==== Given information
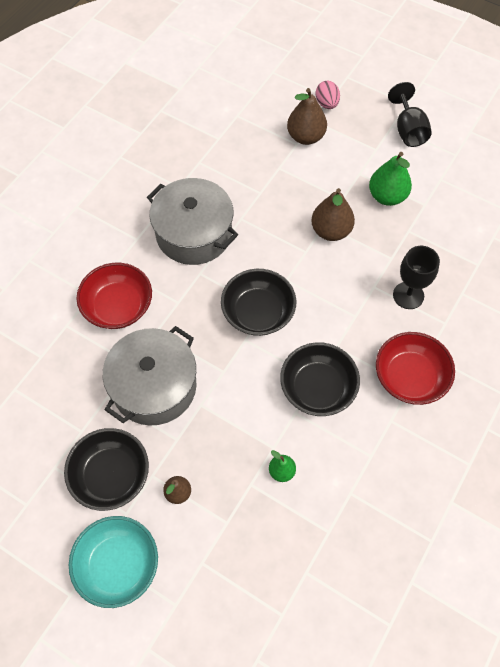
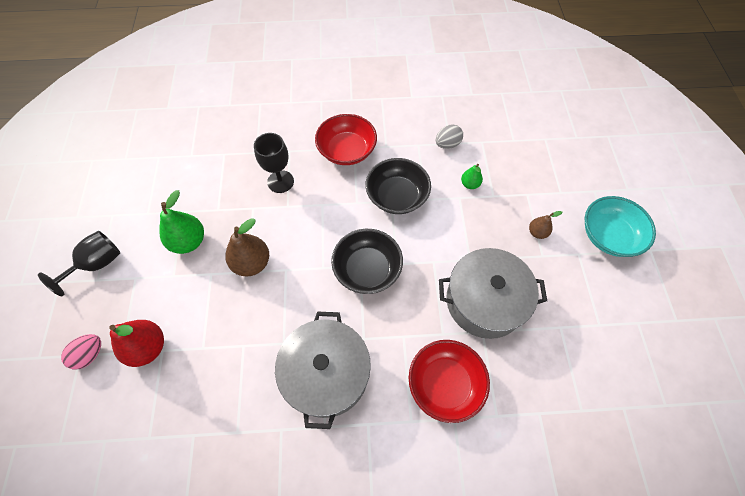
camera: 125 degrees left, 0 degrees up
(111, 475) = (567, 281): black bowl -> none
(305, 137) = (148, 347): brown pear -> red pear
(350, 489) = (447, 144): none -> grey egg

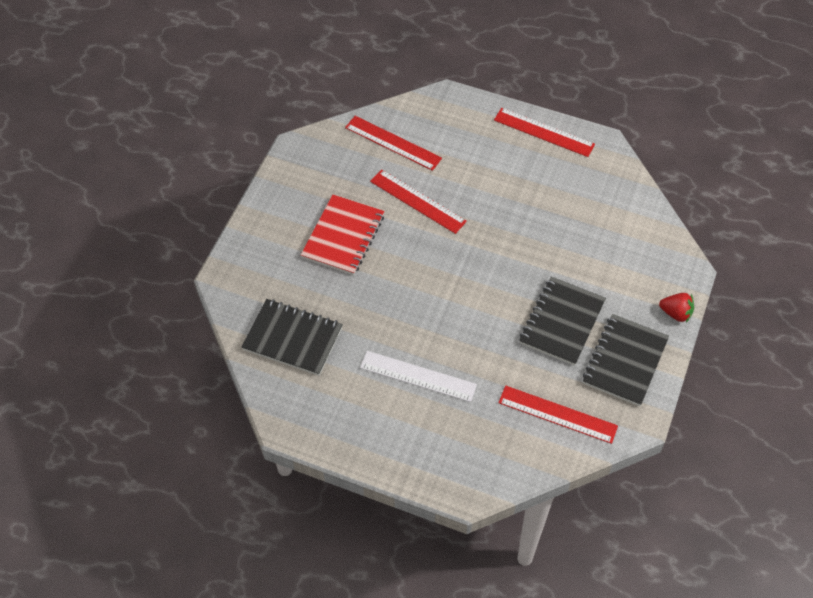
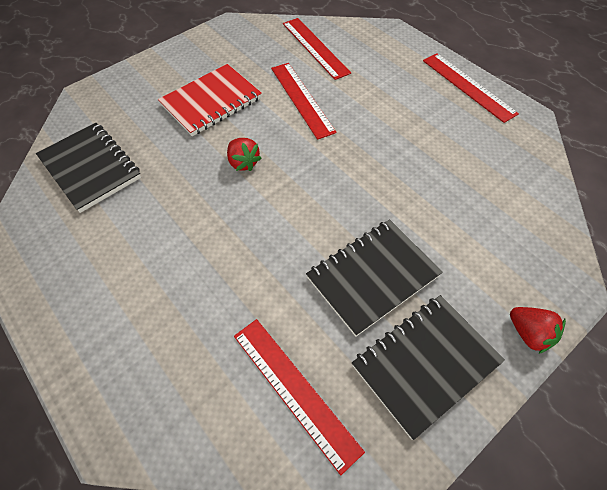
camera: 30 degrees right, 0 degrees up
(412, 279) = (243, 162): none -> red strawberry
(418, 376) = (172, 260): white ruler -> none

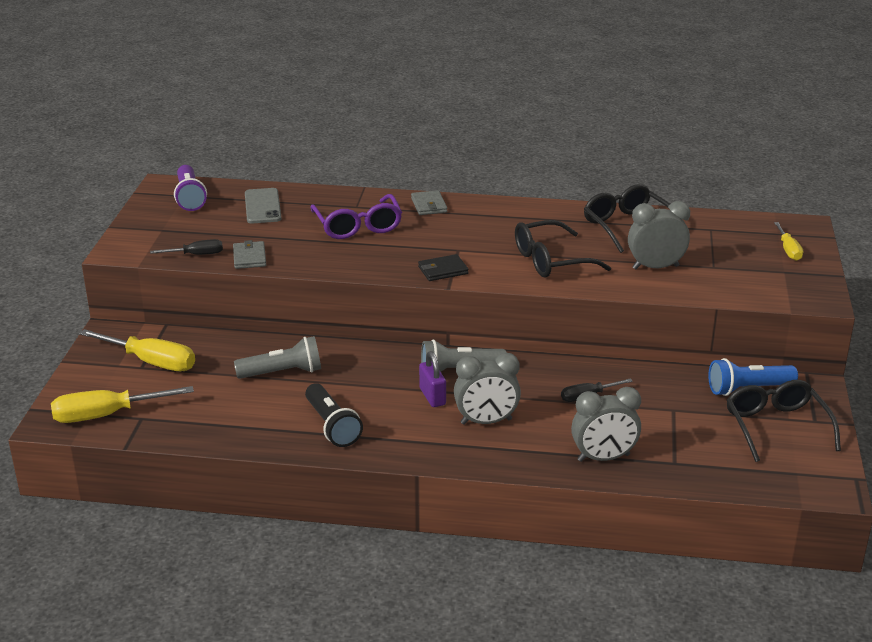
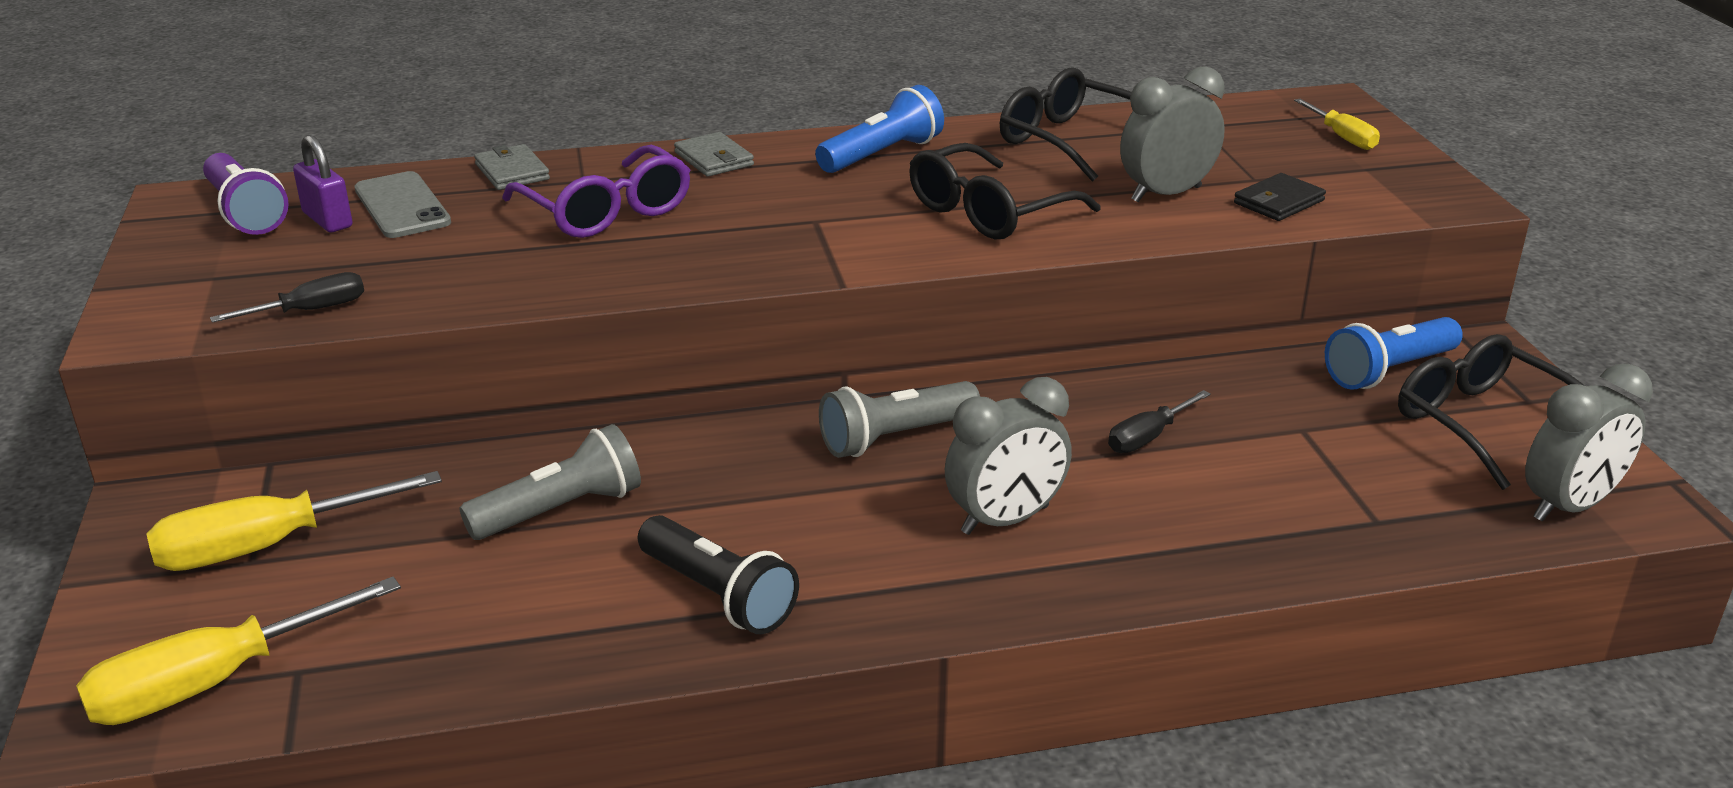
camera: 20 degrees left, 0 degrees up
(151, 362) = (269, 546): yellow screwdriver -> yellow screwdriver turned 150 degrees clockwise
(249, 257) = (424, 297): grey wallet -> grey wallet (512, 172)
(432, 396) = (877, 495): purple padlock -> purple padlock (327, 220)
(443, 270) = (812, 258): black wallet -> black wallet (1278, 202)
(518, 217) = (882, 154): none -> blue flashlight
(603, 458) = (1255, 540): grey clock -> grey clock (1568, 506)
========
==== Given information
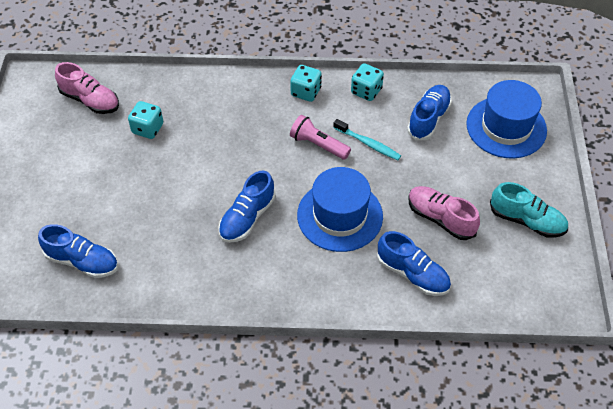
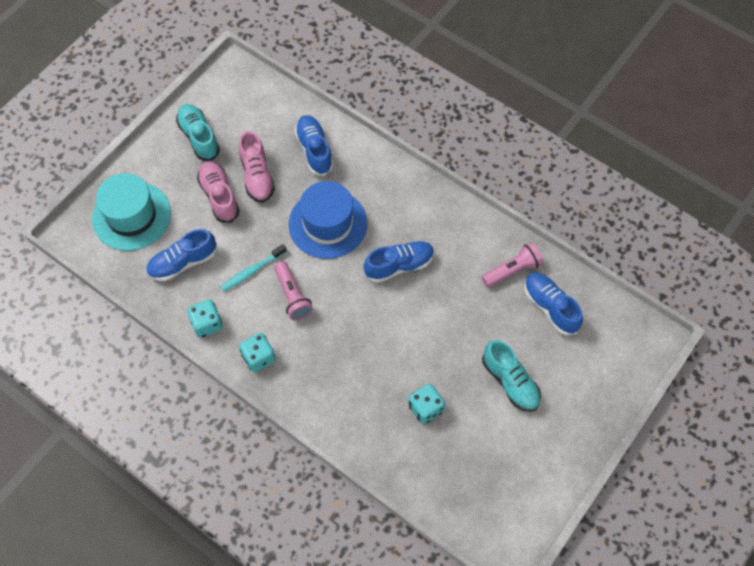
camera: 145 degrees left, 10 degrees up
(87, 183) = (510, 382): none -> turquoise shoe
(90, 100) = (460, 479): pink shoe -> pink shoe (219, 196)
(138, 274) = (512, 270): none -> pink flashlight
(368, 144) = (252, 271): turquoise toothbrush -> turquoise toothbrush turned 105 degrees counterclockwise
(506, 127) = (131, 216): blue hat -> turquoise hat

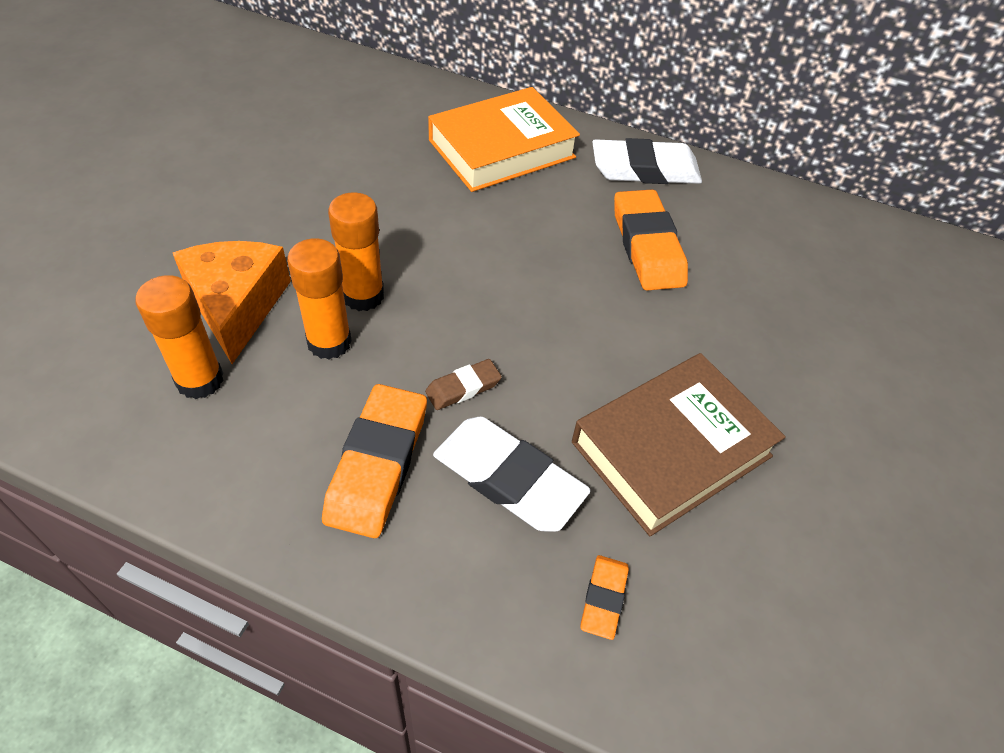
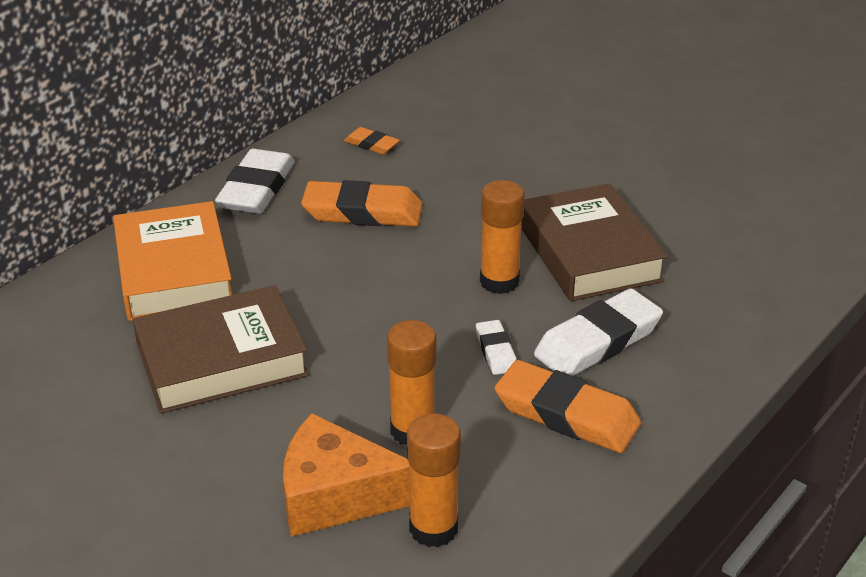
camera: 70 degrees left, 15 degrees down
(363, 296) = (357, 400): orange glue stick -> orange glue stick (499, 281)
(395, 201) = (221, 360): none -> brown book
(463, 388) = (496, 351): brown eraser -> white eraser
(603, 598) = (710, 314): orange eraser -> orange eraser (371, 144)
========
==== Given information
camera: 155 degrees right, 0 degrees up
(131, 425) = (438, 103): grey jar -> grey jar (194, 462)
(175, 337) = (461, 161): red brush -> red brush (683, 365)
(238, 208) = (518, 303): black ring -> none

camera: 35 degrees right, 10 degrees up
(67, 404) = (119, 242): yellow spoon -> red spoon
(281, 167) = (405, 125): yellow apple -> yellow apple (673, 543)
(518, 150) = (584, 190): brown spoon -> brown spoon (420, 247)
========
Task objective: Every line of the listing that includes the word "orange" must be copied.

Output:
(363, 296) = (357, 400): orange glue stick -> orange glue stick (499, 281)
(603, 598) = (710, 314): orange eraser -> orange eraser (371, 144)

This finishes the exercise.